• EXTRACTED INFORMATION:
┄┄┄┄┄┄┄┄┄┄

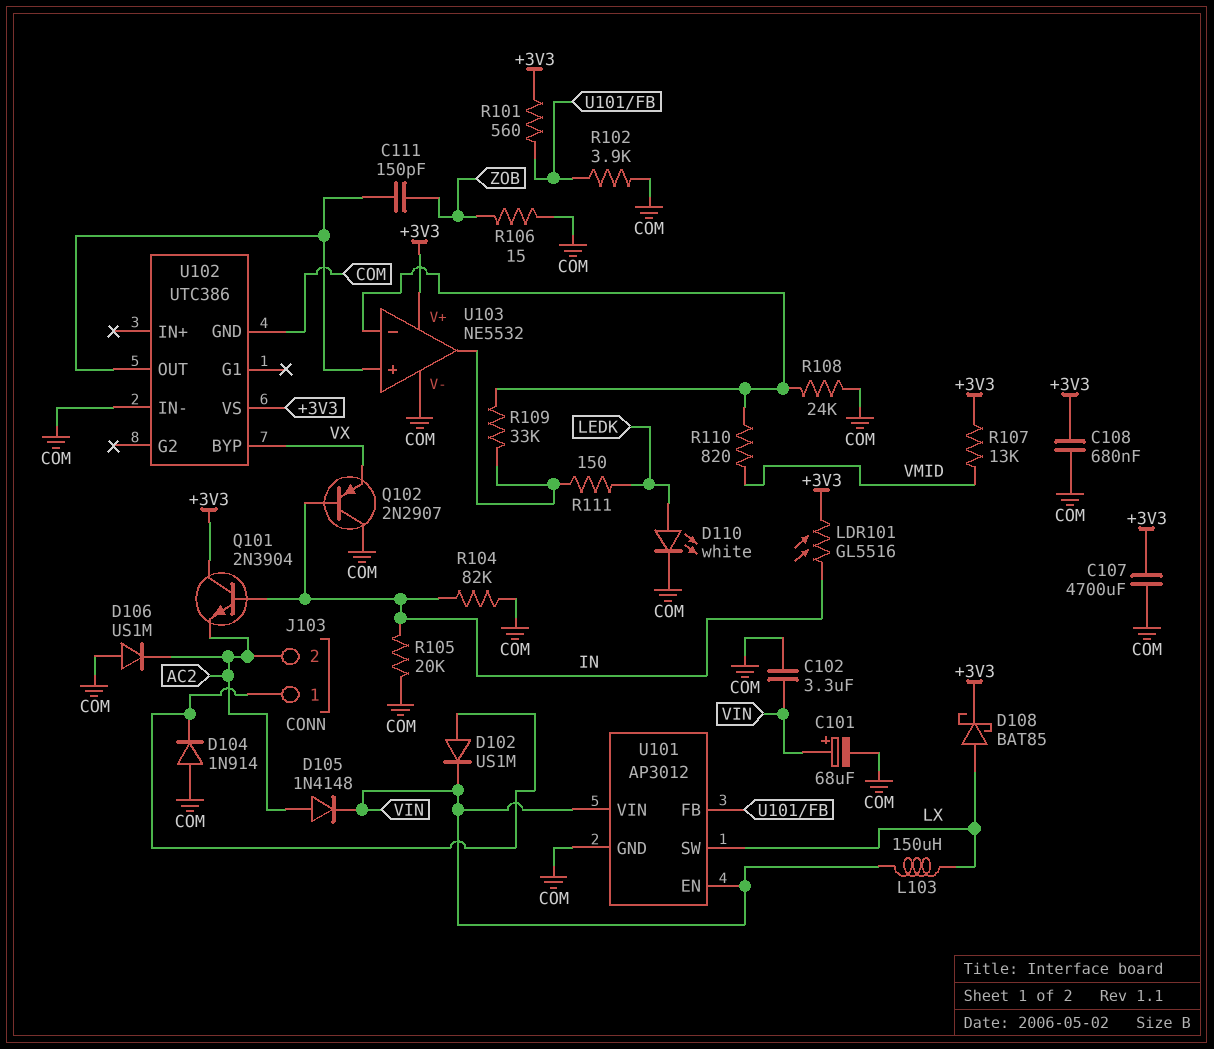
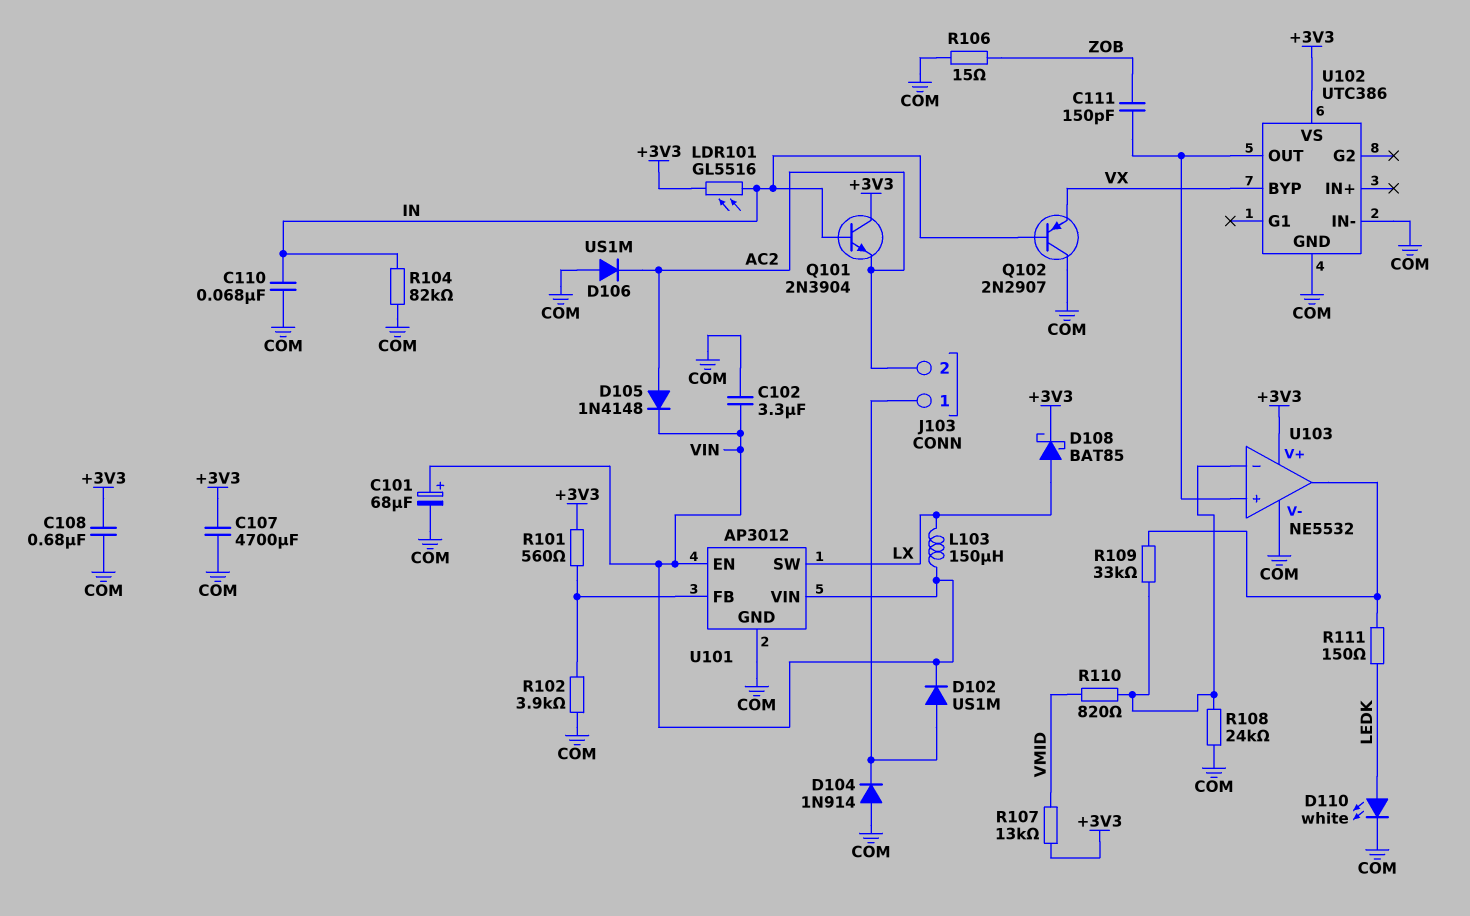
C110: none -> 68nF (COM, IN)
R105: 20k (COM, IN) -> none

┄┄┄┄┄┄┄┄┄┄

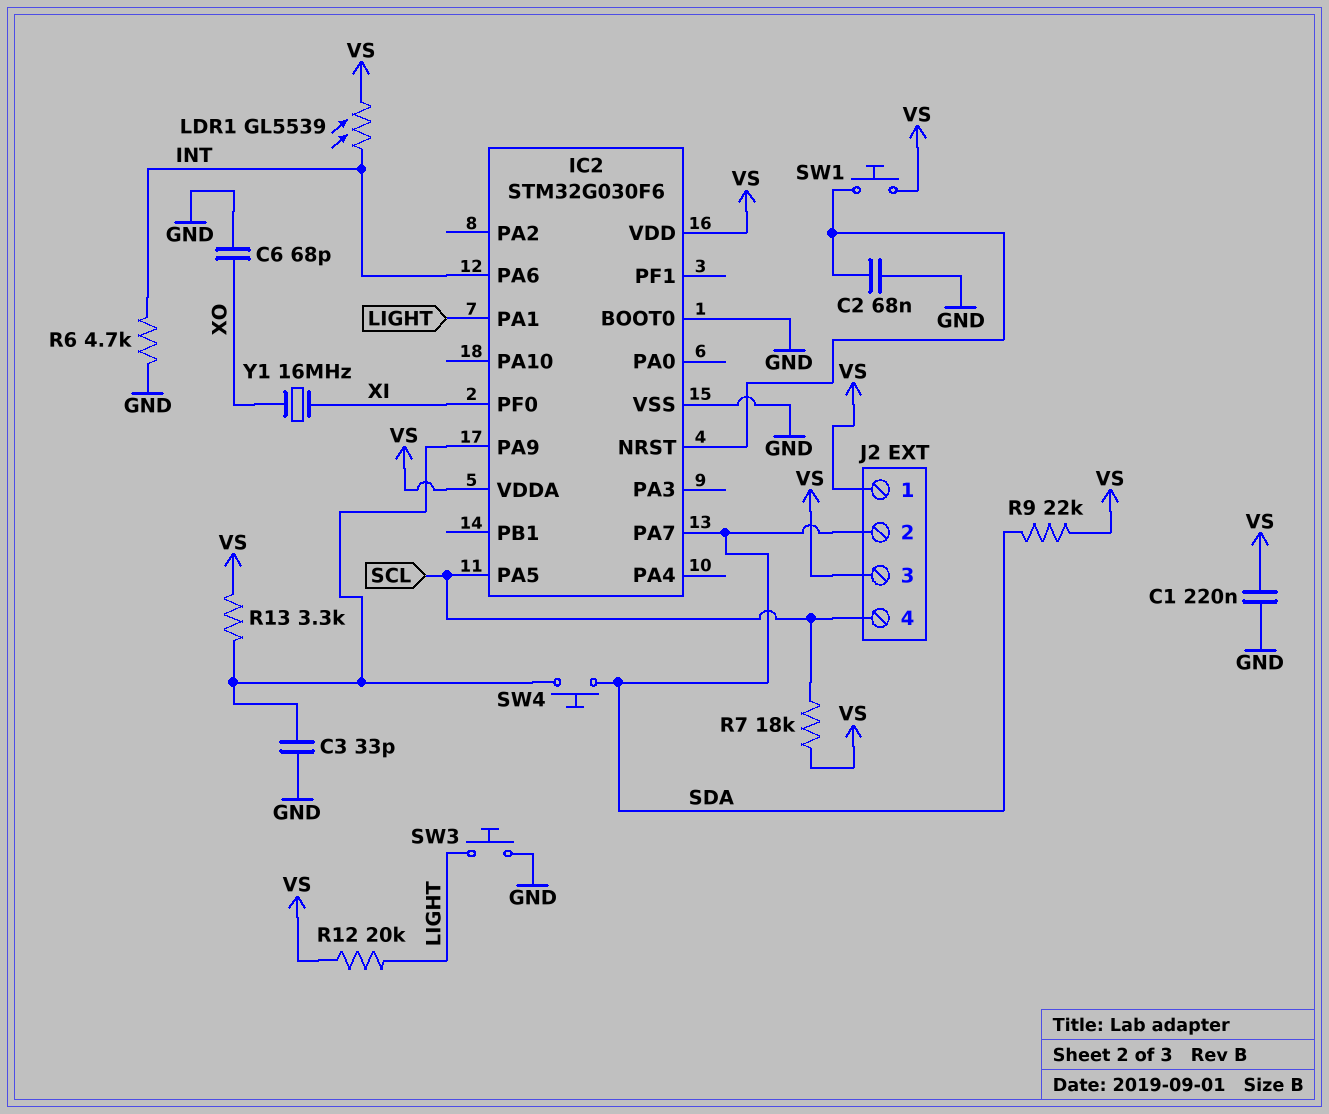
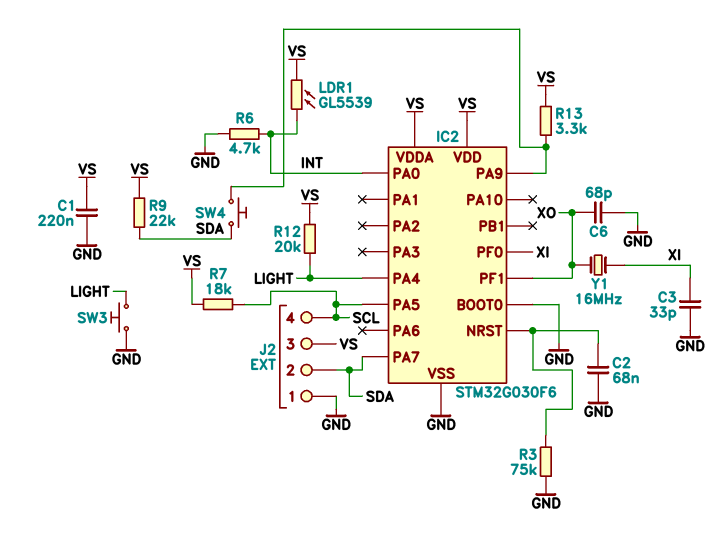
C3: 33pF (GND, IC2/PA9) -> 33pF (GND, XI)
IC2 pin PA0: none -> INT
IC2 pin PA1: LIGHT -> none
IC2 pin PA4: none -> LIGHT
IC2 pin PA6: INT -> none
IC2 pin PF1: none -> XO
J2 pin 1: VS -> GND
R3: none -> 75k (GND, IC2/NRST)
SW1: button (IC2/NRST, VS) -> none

┄┄┄┄┄┄┄┄┄┄

Return every line of the listing above that contains "NRST".

R3: none -> 75k (GND, IC2/NRST)
SW1: button (IC2/NRST, VS) -> none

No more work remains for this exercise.